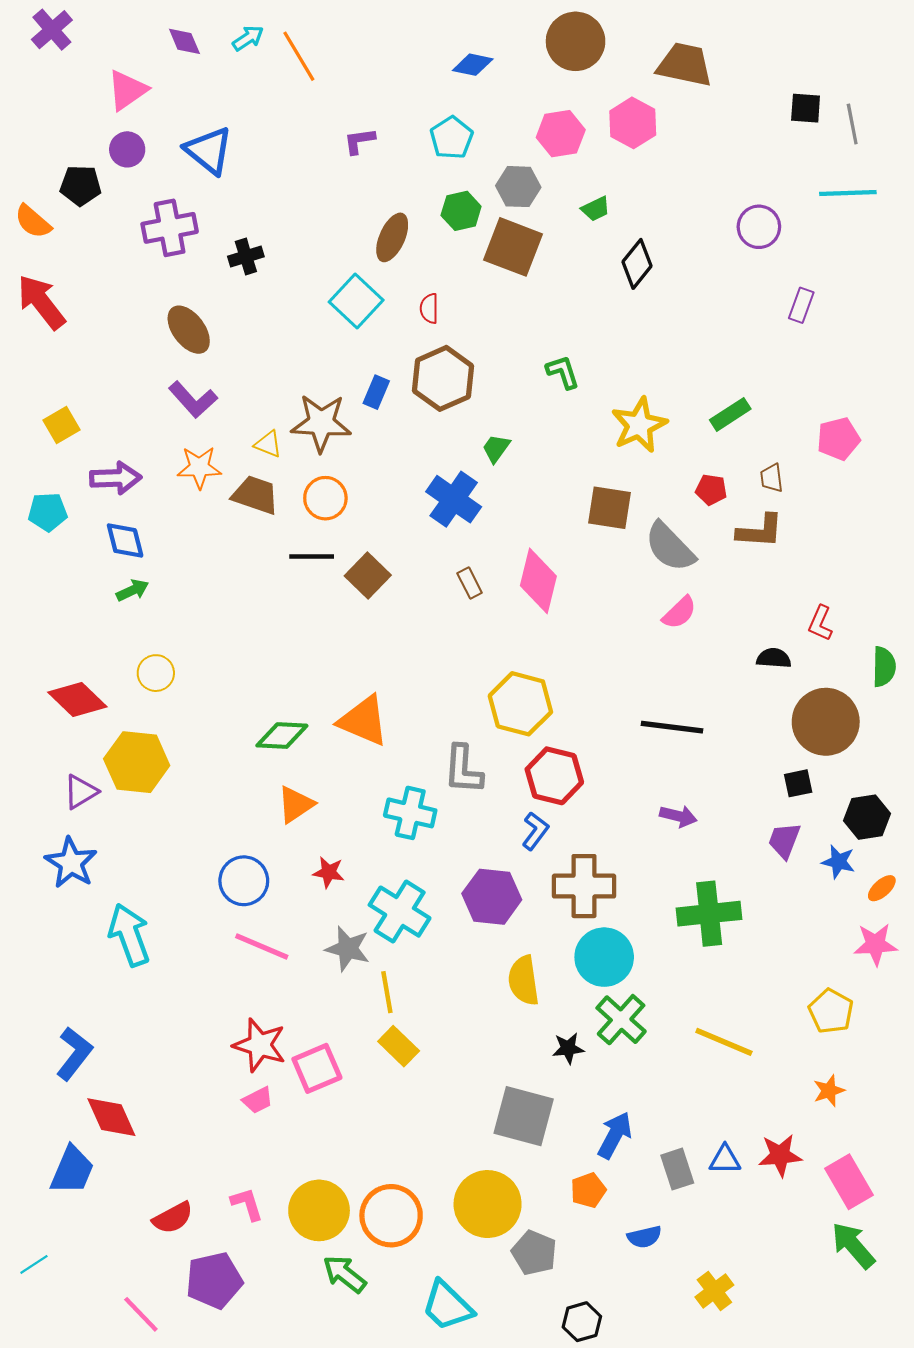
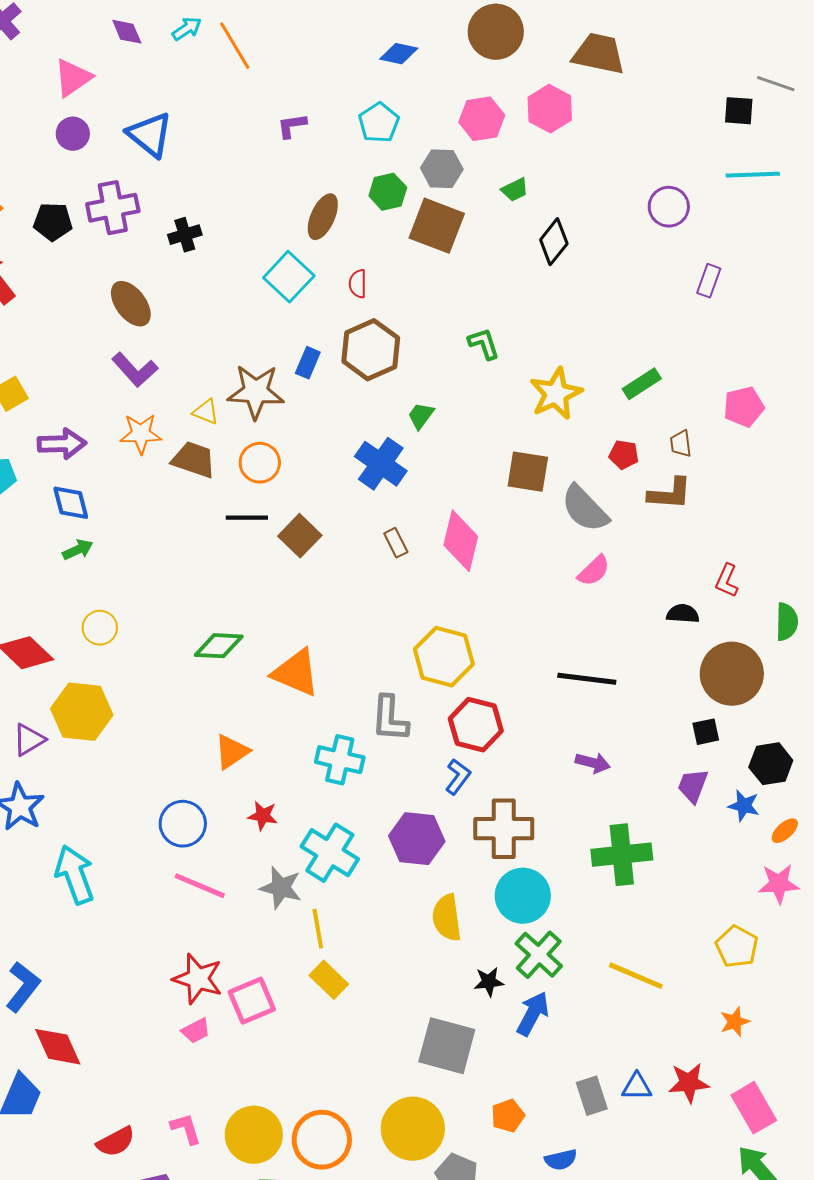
black square: (806, 108) -> (739, 111), moved
gray line: (852, 124) -> (776, 84), moved, turned -60
black pentagon: (81, 185) -> (53, 222), moved
green diamond: (282, 736) -> (219, 646), moved
blue arrow: (615, 1135) -> (533, 1014), moved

▶ _Your instructions_
Copy each line of the listing above that contains the word "black".

▶ _Result of the task_
black square: (806, 108) -> (739, 111), moved
black pentagon: (81, 185) -> (53, 222), moved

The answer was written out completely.